TASK PROMPT →
Below is a listing to copy exactly; no image goes into the copy.

DATASET EXCERPTS →
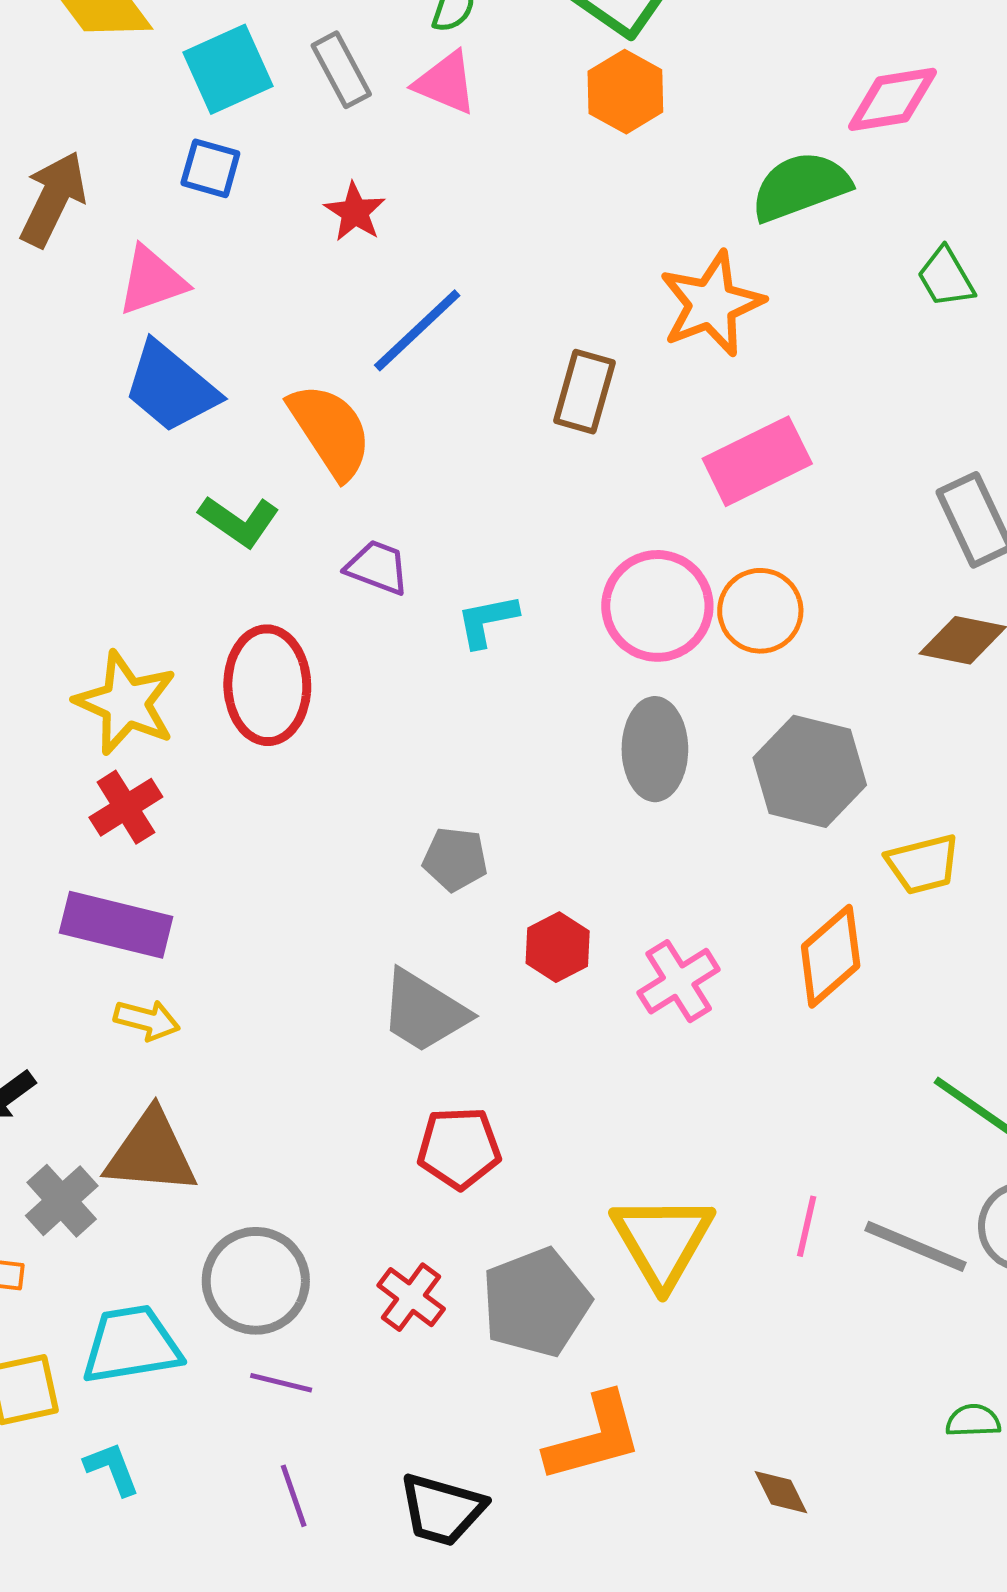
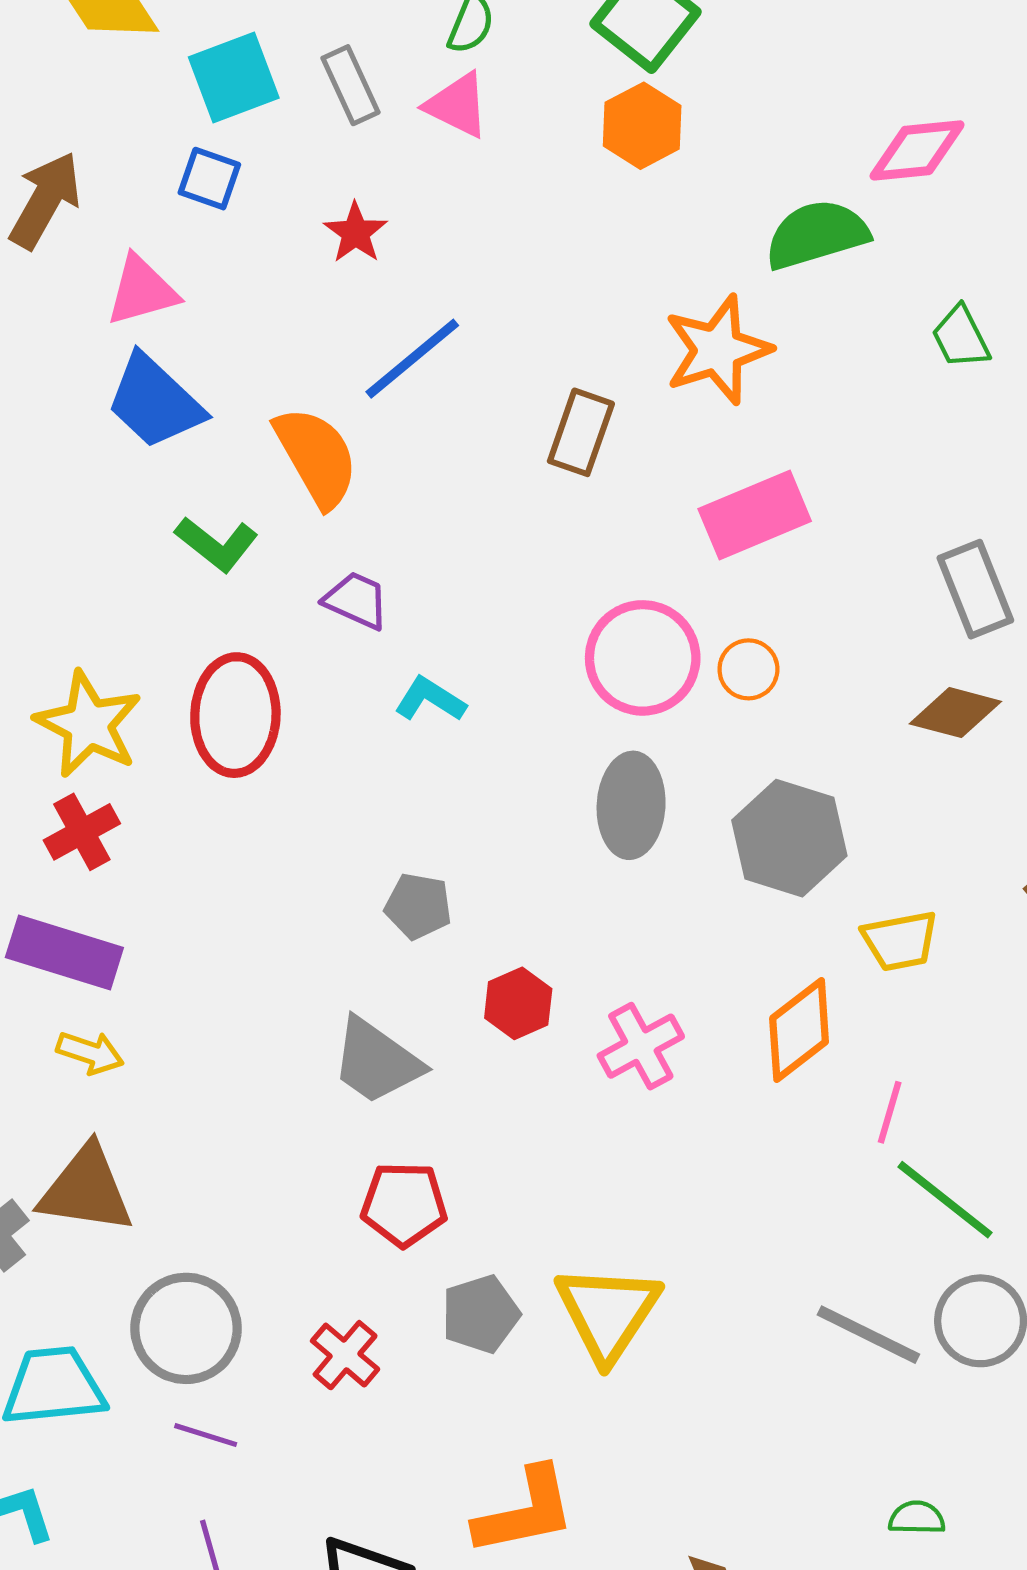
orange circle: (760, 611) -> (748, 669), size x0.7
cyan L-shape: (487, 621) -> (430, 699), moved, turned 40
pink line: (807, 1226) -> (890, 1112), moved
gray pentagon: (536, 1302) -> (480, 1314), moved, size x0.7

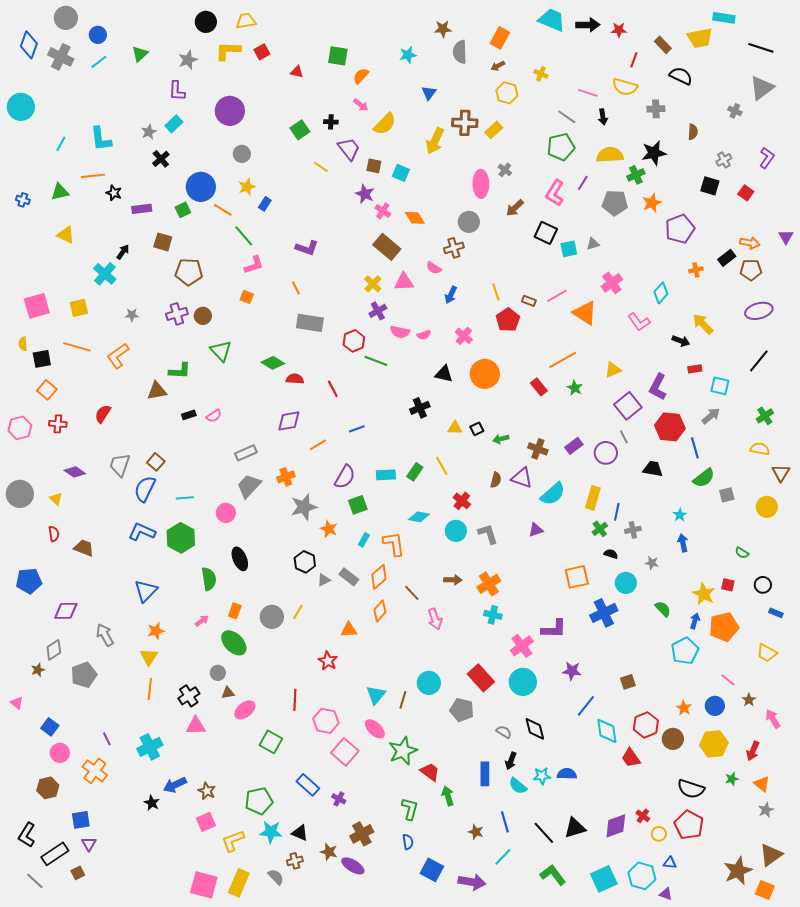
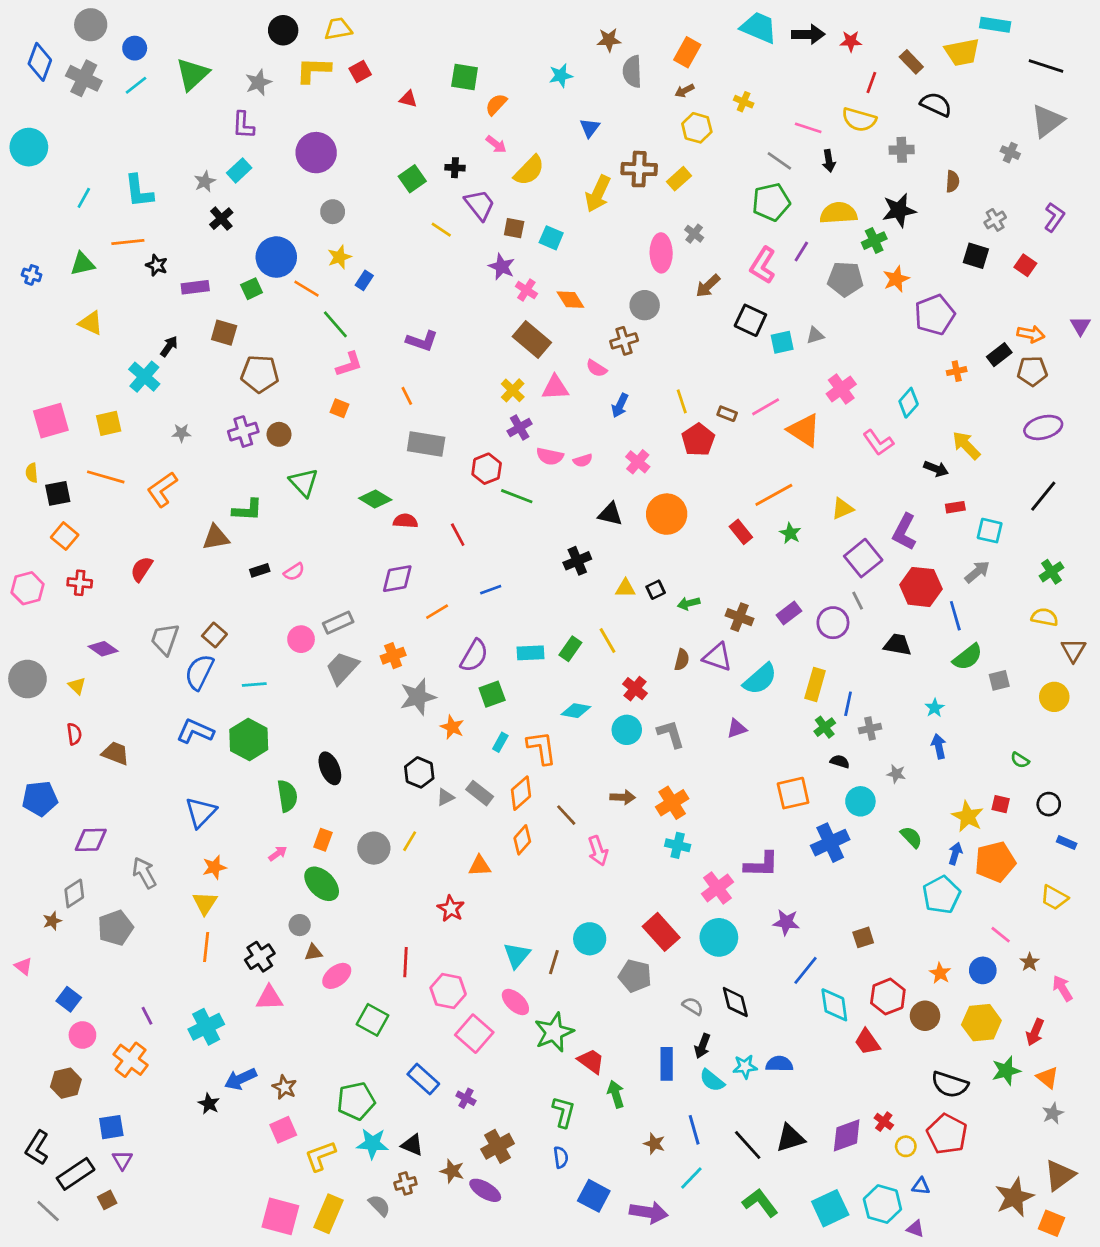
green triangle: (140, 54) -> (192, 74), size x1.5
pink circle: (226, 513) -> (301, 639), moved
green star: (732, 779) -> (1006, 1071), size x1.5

TASK OUTPUT →
orange circle: (760, 611) -> (748, 669), size x0.7
cyan L-shape: (487, 621) -> (430, 699), moved, turned 40
pink line: (807, 1226) -> (890, 1112), moved
gray pentagon: (536, 1302) -> (480, 1314), moved, size x0.7

green triangle: (140, 54) -> (192, 74), size x1.5
pink circle: (226, 513) -> (301, 639), moved
green star: (732, 779) -> (1006, 1071), size x1.5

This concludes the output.